*** Material for this task ***

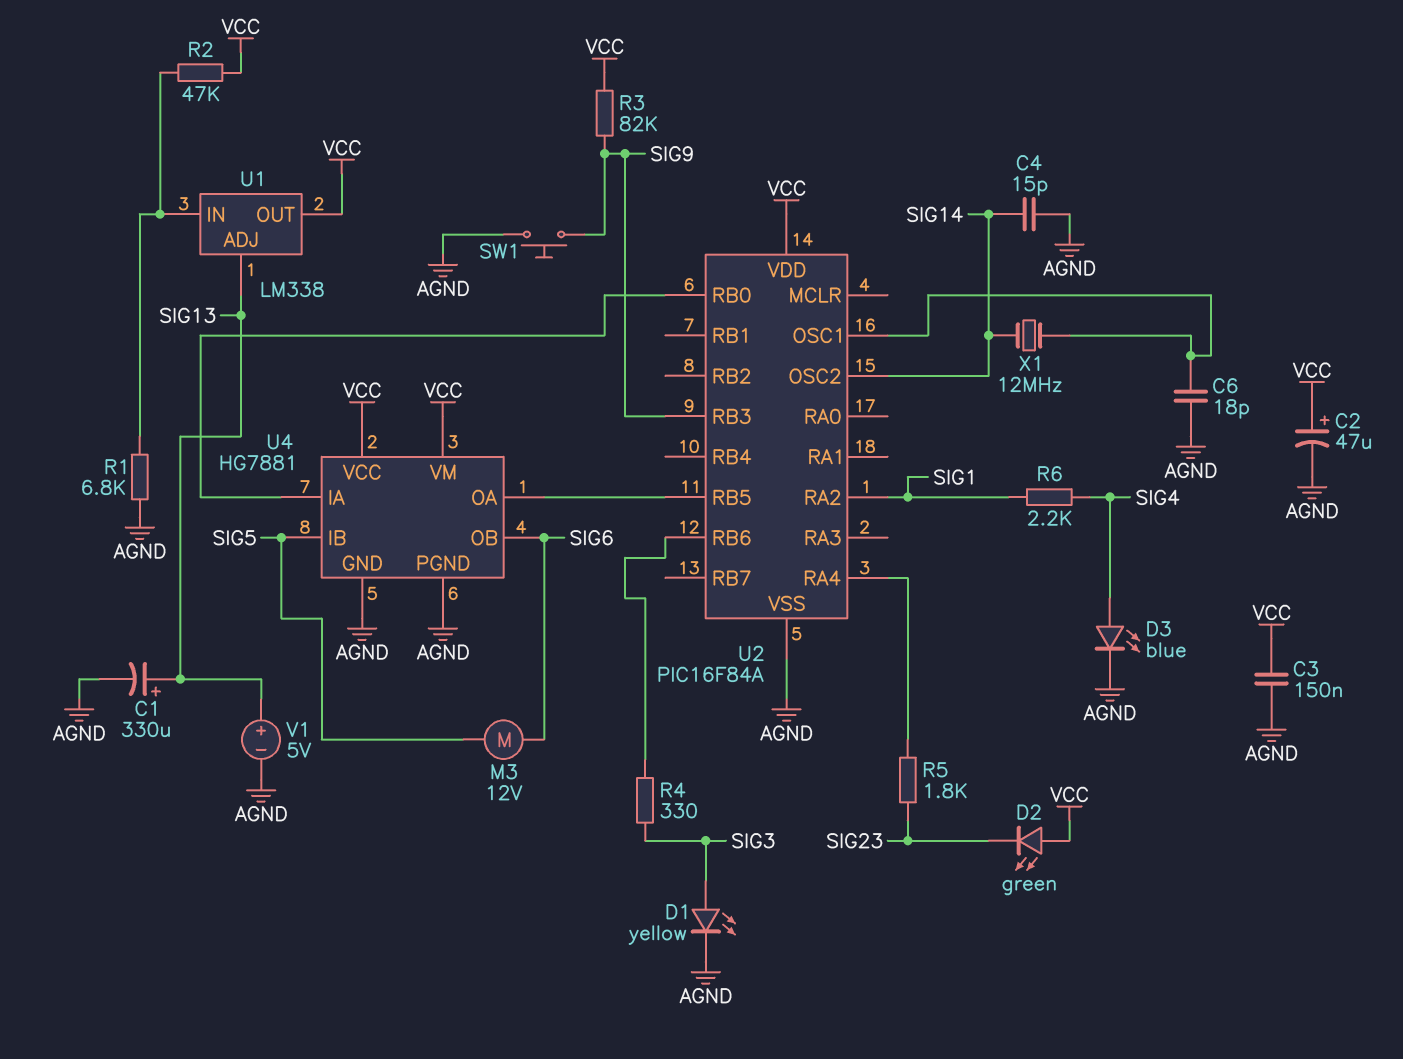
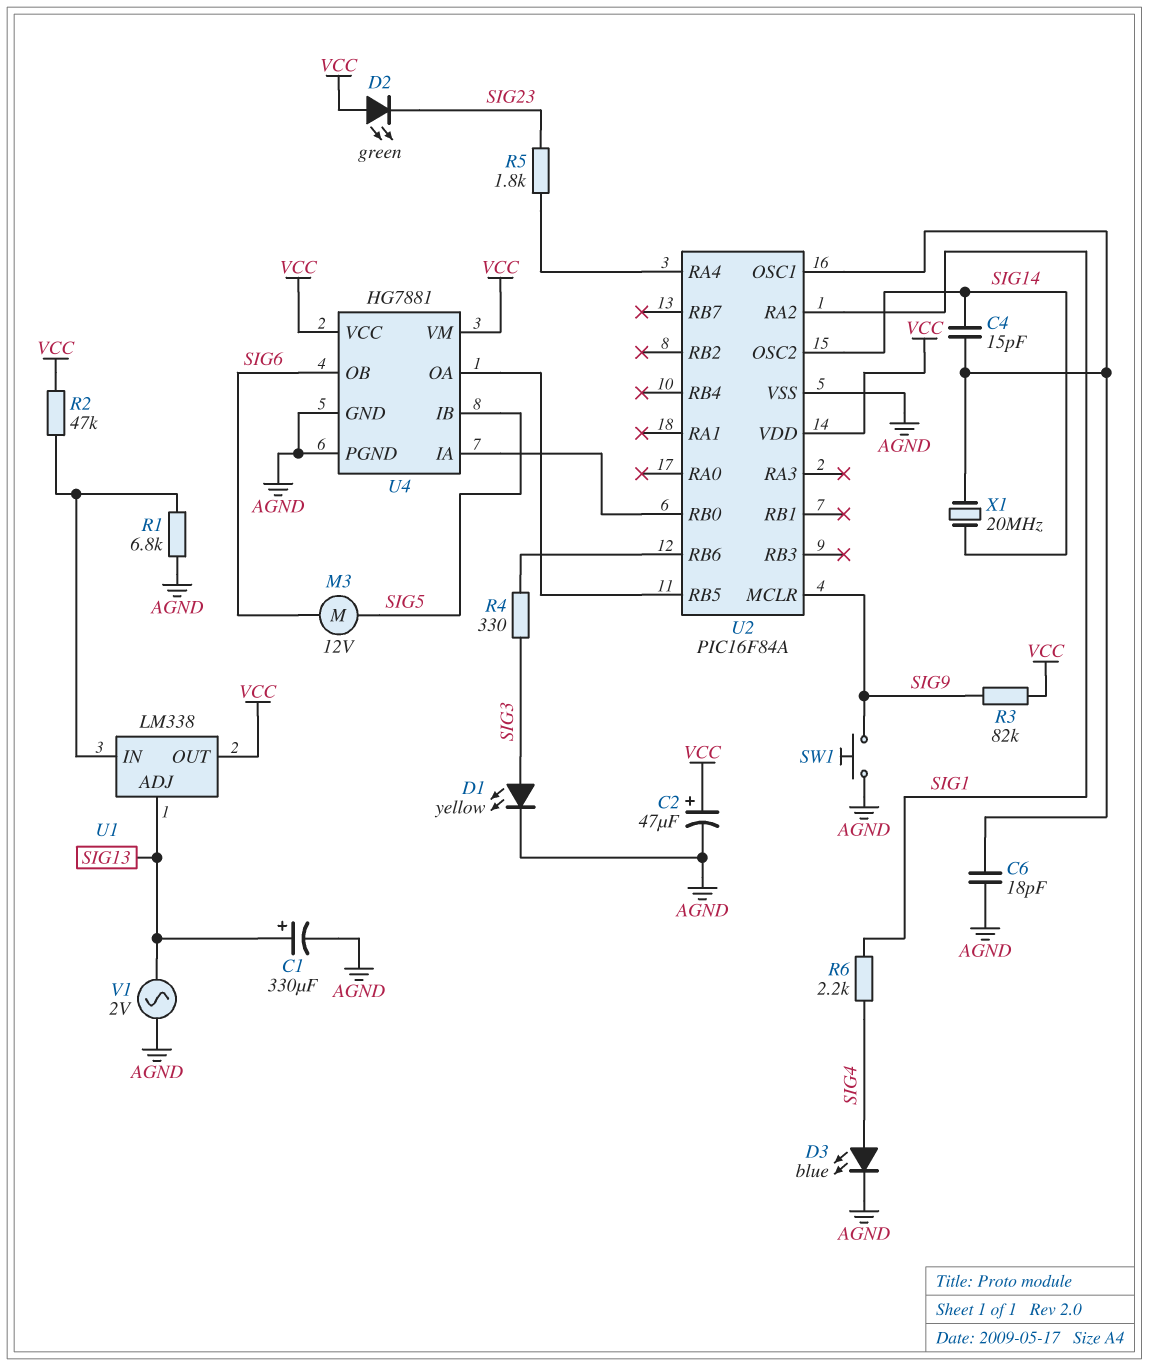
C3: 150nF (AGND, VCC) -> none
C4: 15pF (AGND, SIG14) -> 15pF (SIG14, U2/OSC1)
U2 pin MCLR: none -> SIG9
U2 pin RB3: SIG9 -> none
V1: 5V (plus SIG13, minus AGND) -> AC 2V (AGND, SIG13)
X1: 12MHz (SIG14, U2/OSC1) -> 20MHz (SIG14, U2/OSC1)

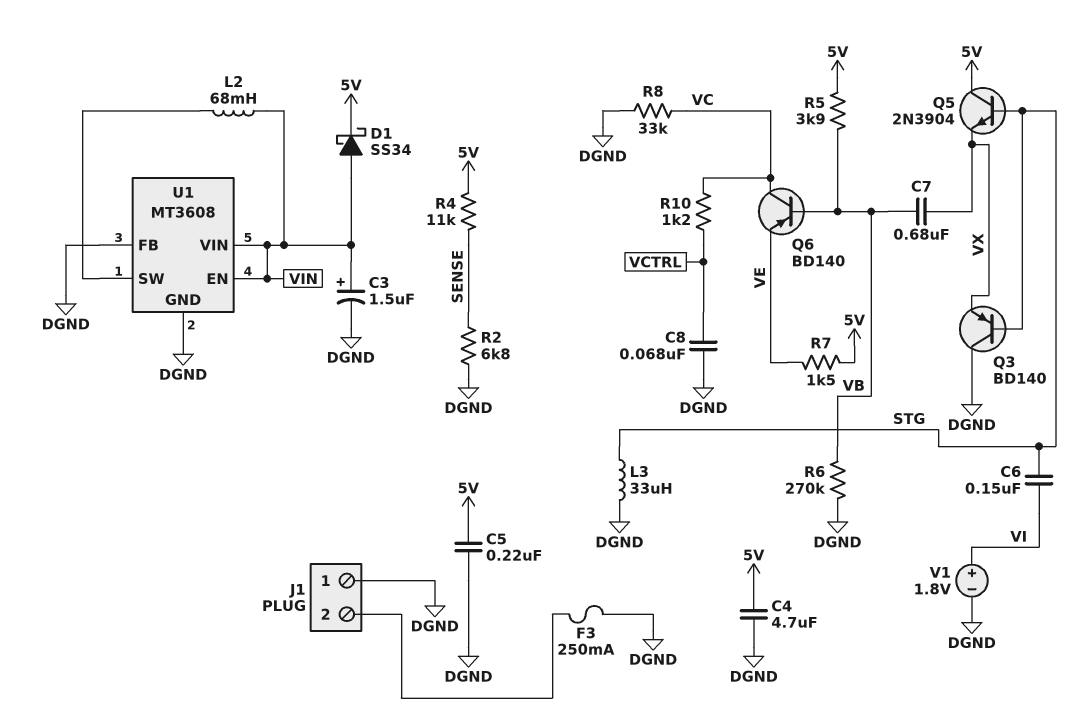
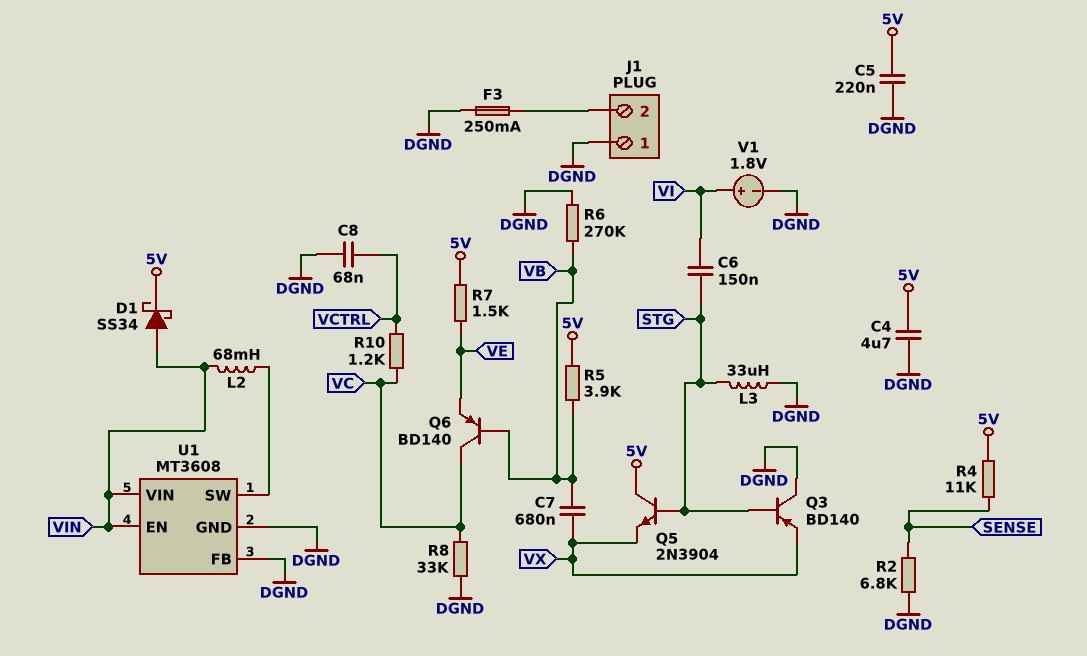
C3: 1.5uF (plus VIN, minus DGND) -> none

***

- Problem -
Filter the data down to the lines that contain the string "plus", and copy them.

- Response -
V1: 5V (plus SIG13, minus AGND) -> AC 2V (AGND, SIG13)
C3: 1.5uF (plus VIN, minus DGND) -> none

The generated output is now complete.